*Working data*.
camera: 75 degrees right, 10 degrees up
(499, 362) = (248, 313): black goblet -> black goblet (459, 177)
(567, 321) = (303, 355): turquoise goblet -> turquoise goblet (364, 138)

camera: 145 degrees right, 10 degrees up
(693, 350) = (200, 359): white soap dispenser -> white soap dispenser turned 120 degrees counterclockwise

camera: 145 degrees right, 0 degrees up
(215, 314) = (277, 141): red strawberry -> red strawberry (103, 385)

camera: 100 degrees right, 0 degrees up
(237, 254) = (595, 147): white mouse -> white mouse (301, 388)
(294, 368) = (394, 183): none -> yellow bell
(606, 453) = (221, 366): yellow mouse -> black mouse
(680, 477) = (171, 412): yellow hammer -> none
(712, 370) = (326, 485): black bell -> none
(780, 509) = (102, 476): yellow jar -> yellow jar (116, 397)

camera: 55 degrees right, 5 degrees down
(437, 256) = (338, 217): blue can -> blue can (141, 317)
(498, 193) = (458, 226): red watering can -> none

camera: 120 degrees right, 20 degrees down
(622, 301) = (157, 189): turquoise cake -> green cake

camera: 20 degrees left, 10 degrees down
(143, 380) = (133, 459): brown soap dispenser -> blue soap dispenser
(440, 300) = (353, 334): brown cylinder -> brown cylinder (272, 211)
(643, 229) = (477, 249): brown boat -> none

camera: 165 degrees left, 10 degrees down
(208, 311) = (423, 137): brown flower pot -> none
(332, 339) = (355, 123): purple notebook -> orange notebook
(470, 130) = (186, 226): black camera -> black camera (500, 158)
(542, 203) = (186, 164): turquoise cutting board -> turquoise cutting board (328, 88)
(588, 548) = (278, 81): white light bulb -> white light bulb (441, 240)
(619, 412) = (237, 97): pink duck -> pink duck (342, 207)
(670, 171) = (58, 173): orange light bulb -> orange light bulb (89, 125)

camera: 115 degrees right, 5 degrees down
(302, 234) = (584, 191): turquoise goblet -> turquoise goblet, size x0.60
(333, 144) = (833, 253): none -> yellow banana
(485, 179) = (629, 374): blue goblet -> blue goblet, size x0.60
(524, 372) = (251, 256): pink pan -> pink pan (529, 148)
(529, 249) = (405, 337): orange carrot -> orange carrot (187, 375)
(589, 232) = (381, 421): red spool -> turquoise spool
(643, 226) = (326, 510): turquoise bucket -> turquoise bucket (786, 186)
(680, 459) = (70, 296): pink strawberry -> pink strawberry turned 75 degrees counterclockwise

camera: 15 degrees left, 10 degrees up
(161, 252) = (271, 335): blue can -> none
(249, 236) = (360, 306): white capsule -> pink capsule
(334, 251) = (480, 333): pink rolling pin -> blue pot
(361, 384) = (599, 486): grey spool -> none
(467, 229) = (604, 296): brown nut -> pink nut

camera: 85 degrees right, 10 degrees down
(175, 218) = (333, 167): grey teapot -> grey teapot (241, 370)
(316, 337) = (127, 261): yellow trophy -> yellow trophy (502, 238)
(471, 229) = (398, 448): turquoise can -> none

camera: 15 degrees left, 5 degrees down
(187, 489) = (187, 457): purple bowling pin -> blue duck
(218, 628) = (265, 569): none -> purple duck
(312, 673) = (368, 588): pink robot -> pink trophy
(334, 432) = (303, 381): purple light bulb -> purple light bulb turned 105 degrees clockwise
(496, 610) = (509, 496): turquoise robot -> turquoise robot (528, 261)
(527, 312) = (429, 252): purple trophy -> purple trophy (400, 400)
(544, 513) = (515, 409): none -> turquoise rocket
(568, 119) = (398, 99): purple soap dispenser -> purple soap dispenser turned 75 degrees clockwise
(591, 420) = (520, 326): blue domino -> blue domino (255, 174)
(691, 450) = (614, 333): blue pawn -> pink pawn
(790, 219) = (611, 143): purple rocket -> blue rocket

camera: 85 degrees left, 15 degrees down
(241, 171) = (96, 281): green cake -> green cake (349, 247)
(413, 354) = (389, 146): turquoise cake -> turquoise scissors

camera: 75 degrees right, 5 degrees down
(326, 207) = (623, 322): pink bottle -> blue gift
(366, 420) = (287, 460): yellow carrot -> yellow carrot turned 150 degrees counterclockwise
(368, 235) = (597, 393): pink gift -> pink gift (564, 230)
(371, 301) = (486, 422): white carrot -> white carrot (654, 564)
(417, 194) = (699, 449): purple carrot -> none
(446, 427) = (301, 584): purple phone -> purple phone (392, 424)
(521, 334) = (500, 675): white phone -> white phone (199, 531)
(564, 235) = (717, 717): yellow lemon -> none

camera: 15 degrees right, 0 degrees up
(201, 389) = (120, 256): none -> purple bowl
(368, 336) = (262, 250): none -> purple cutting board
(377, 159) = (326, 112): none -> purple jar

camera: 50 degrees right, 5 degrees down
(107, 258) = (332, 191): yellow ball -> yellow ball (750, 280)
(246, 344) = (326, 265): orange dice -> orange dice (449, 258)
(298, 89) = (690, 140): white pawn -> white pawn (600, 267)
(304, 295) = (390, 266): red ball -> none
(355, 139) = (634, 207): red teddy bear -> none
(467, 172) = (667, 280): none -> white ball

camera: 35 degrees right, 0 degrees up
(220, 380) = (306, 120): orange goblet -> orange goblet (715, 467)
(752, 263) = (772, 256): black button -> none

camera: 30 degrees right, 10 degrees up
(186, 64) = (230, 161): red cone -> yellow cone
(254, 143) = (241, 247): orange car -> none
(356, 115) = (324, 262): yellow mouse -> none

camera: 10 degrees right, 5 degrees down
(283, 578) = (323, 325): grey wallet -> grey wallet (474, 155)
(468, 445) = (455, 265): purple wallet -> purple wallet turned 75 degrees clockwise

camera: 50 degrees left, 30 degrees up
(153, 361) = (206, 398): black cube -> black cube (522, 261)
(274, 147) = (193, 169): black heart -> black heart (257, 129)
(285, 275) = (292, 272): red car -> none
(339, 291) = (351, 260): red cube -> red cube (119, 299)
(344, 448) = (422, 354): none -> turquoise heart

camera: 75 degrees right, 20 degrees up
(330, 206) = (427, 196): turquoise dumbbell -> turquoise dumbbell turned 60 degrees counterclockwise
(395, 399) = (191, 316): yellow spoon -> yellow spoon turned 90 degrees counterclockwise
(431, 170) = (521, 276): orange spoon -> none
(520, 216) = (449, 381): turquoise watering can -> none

*The problem*. From the line that contains "(254, 143) = (241, 247): orange car -> none" through the end of the records above, print every line exactly and nothing else.

*Solution to this task*.
(254, 143) = (241, 247): orange car -> none
(356, 115) = (324, 262): yellow mouse -> none

camera: 10 degrees right, 5 degrees down
(283, 578) = (323, 325): grey wallet -> grey wallet (474, 155)
(468, 445) = (455, 265): purple wallet -> purple wallet turned 75 degrees clockwise

camera: 50 degrees left, 30 degrees up
(153, 361) = (206, 398): black cube -> black cube (522, 261)
(274, 147) = (193, 169): black heart -> black heart (257, 129)
(285, 275) = (292, 272): red car -> none
(339, 291) = (351, 260): red cube -> red cube (119, 299)
(344, 448) = (422, 354): none -> turquoise heart

camera: 75 degrees right, 20 degrees up
(330, 206) = (427, 196): turquoise dumbbell -> turquoise dumbbell turned 60 degrees counterclockwise
(395, 399) = (191, 316): yellow spoon -> yellow spoon turned 90 degrees counterclockwise
(431, 170) = (521, 276): orange spoon -> none
(520, 216) = (449, 381): turquoise watering can -> none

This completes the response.